(Exercise description): Set down all of the entries below exactly, and omit the pictures.

(Data provided):
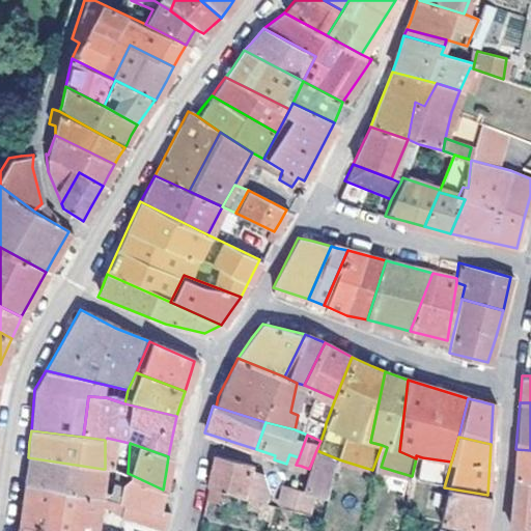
[(530,450),(515,449),(514,460),(513,480),(530,481),(530,450)]
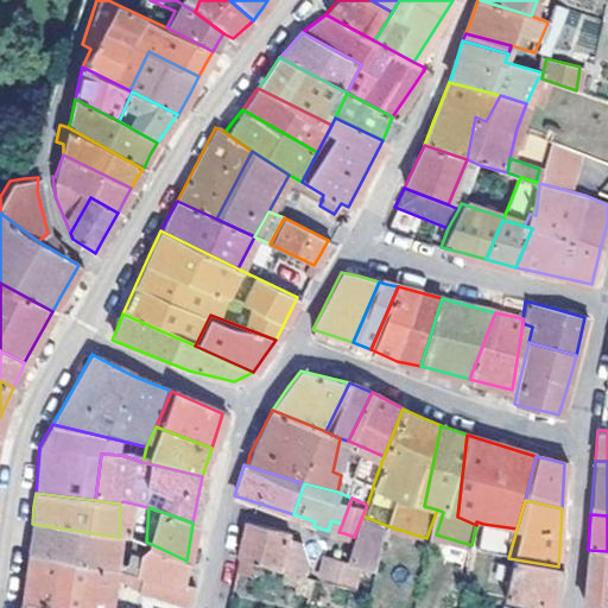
[(388,526),(362,515),(354,537),(349,550),(346,559),(353,562),(354,562),(372,569),(388,526)]
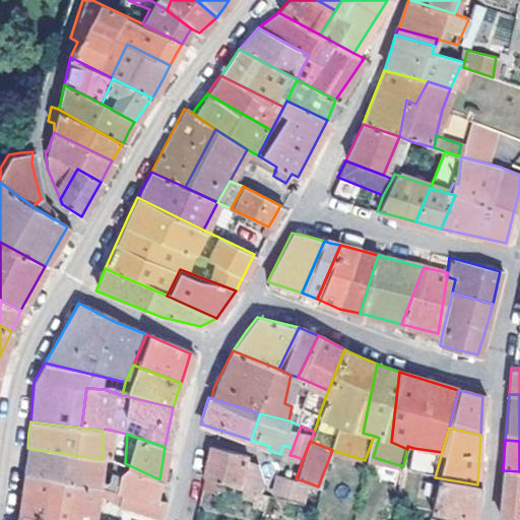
[(244,453),(208,445),(204,462),(201,476),(236,485),(243,459),(244,453)]
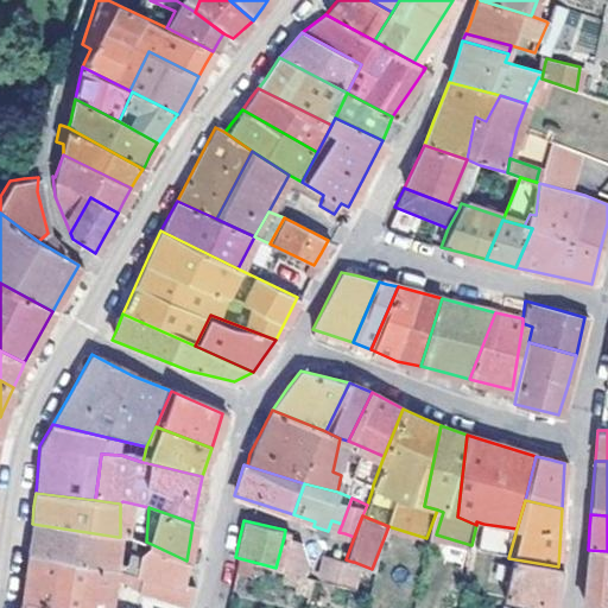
[(30,540),(27,551),(109,569),(118,537),(32,524),(30,540)]
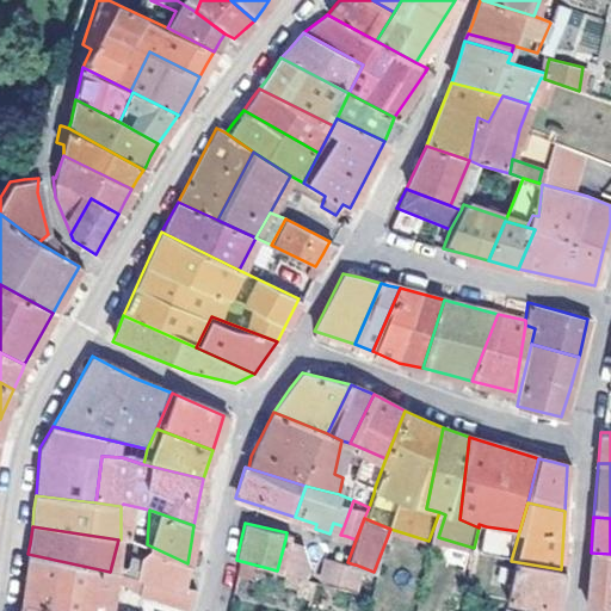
[(511,530),(486,526),(480,556),(505,560),(511,530)]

(Exercise output):
[(530,450),(515,449),(514,460),(513,480),(530,481),(530,450)]
[(388,526),(362,515),(354,537),(349,550),(346,559),(353,562),(354,562),(372,569),(388,526)]
[(244,453),(208,445),(204,462),(201,476),(236,485),(243,459),(244,453)]
[(30,540),(27,551),(109,569),(118,537),(32,524),(30,540)]
[(511,530),(486,526),(480,556),(505,560),(511,530)]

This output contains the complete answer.